■ Provided material:
** begin **

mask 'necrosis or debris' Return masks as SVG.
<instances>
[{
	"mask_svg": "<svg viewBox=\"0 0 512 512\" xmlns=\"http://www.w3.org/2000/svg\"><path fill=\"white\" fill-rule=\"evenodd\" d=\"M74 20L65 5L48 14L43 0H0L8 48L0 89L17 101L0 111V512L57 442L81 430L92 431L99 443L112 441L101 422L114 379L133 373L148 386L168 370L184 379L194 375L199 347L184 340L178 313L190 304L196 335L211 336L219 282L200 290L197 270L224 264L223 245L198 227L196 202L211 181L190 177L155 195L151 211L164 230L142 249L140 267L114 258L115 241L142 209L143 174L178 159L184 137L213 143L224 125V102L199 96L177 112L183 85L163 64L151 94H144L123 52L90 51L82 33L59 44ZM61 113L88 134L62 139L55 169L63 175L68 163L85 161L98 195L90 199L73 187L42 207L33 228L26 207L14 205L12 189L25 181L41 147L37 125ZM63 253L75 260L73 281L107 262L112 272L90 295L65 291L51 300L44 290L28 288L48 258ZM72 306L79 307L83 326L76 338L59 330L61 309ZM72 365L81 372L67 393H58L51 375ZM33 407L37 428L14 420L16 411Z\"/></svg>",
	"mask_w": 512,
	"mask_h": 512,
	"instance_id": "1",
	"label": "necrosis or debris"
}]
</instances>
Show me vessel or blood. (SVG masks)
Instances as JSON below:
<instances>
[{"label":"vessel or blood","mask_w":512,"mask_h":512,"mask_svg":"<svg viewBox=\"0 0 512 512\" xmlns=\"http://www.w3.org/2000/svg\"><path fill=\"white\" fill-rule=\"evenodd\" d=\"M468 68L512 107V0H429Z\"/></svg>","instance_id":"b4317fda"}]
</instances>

** end **

■ Problem: Quote only the lines from the line containing "Show me vessel or blood. (SVG masks)" through the end of the entries, keeping the first and the last.

■ Response for this exercise:
Show me vessel or blood. (SVG masks)
Instances as JSON below:
<instances>
[{"label":"vessel or blood","mask_w":512,"mask_h":512,"mask_svg":"<svg viewBox=\"0 0 512 512\" xmlns=\"http://www.w3.org/2000/svg\"><path fill=\"white\" fill-rule=\"evenodd\" d=\"M468 68L512 107V0H429Z\"/></svg>","instance_id":"b4317fda"}]
</instances>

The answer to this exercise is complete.